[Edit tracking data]
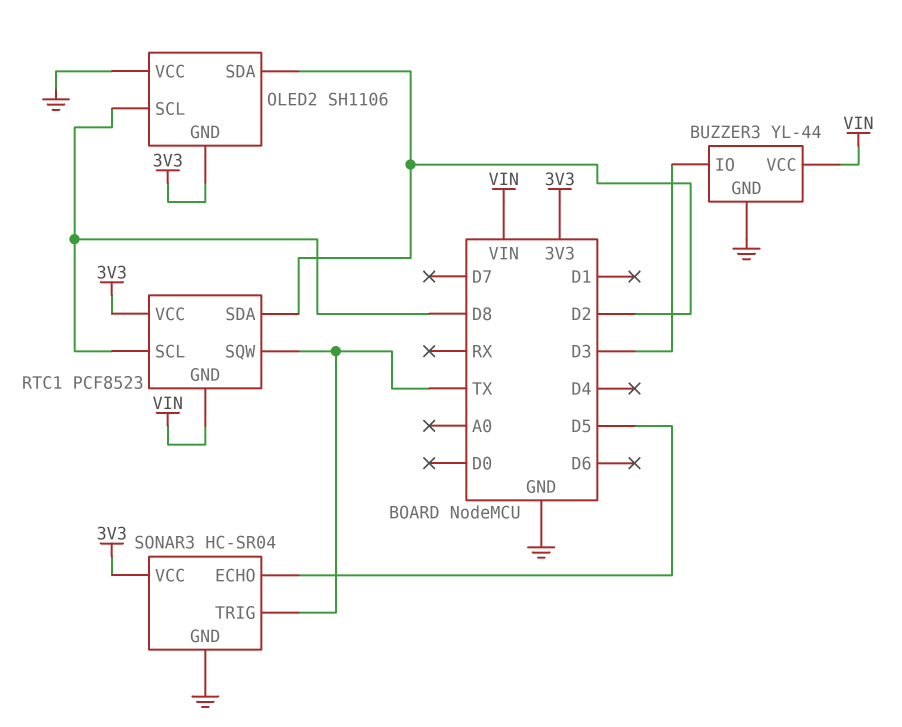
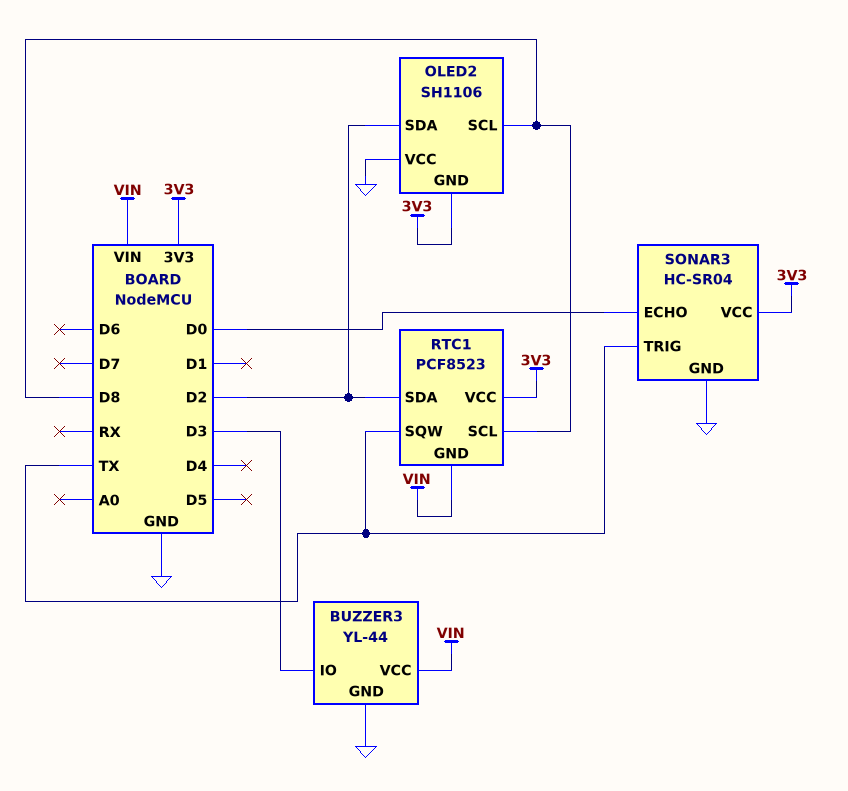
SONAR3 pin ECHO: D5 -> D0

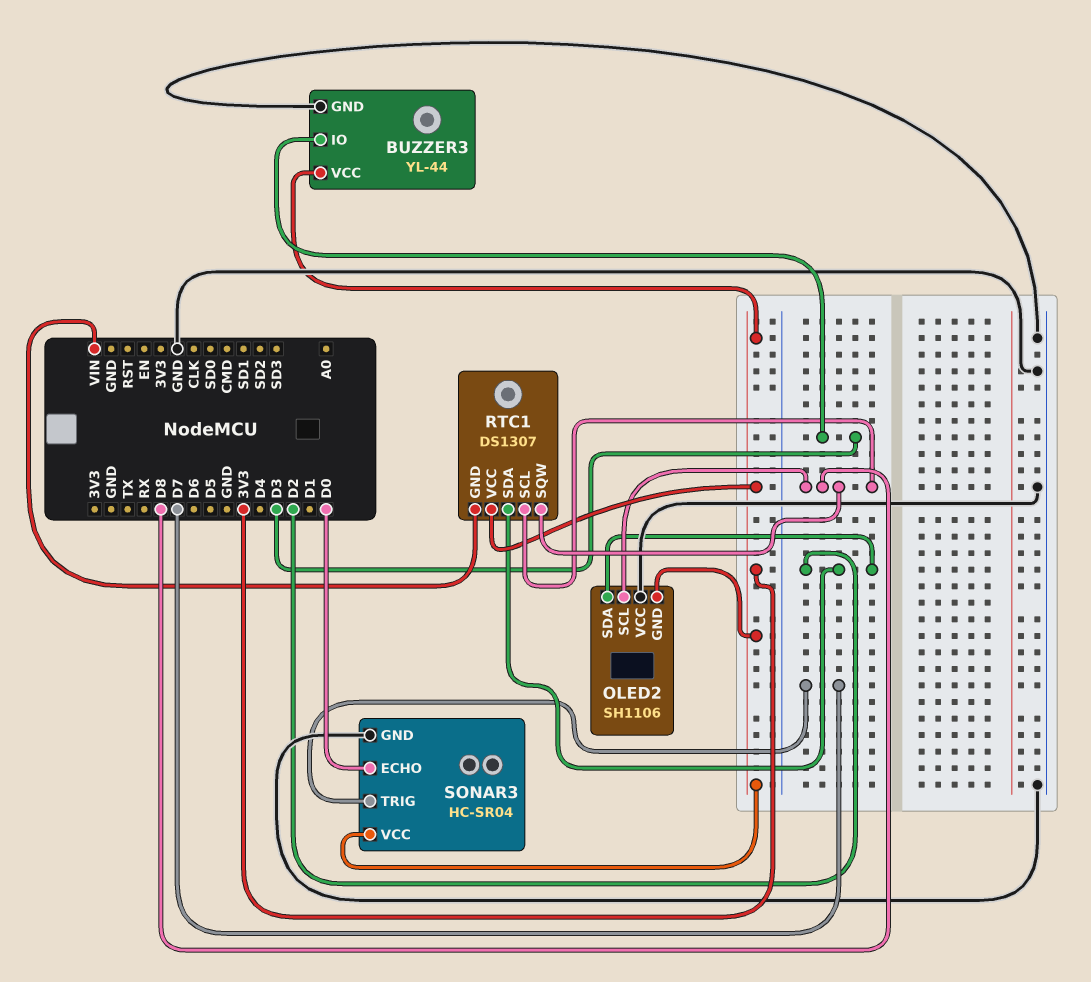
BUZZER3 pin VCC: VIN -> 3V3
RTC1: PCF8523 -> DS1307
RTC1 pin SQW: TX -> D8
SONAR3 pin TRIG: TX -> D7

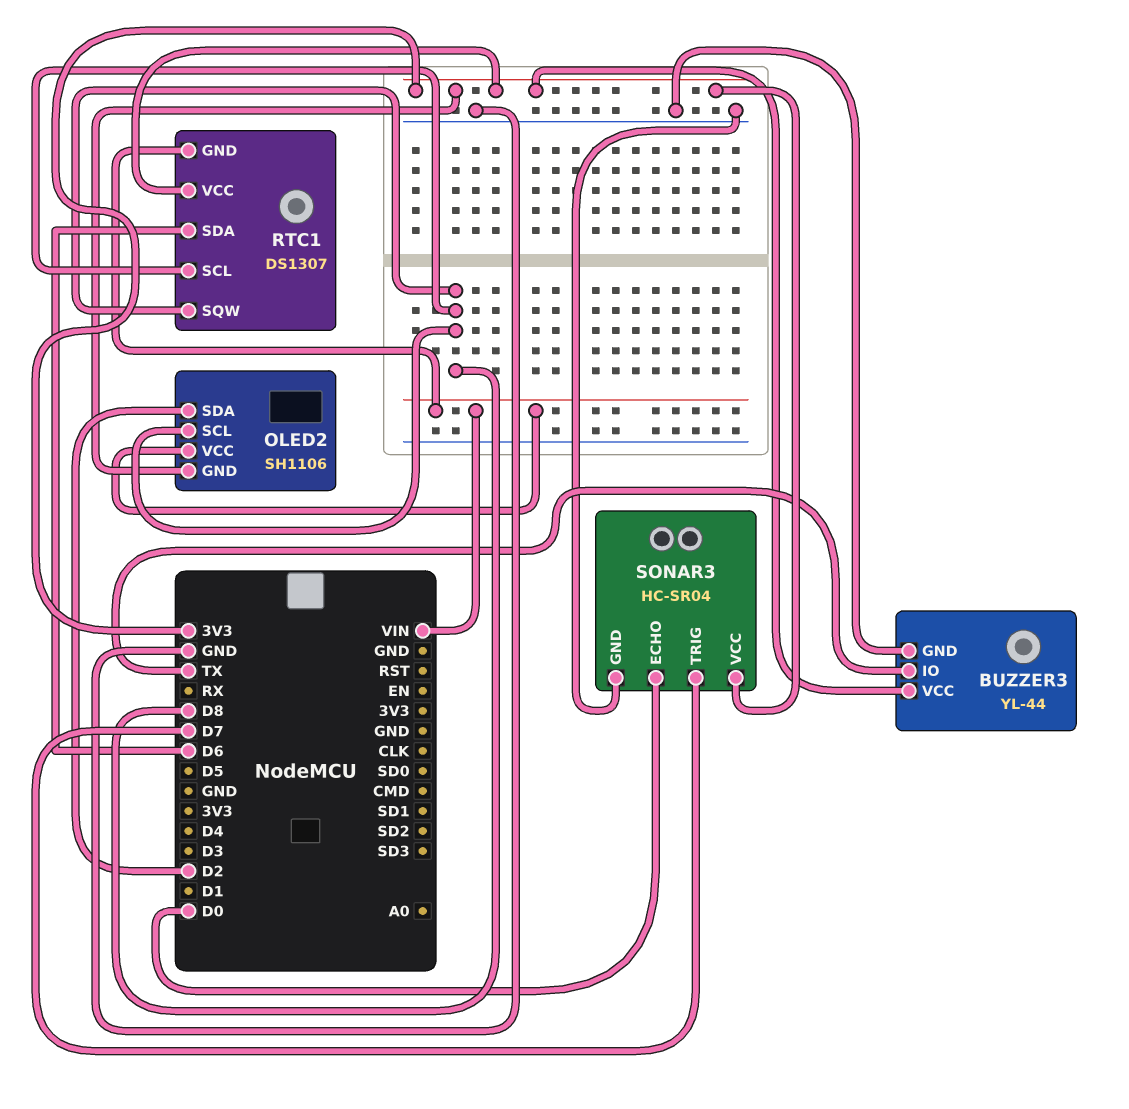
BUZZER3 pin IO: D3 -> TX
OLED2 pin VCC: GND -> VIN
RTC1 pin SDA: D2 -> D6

§ **Exercise instructions**: Type out all the records verbatim, minus images.

§ **Exercise answer**:
SONAR3 pin ECHO: D5 -> D0

BUZZER3 pin VCC: VIN -> 3V3
RTC1: PCF8523 -> DS1307
RTC1 pin SQW: TX -> D8
SONAR3 pin TRIG: TX -> D7

BUZZER3 pin IO: D3 -> TX
OLED2 pin VCC: GND -> VIN
RTC1 pin SDA: D2 -> D6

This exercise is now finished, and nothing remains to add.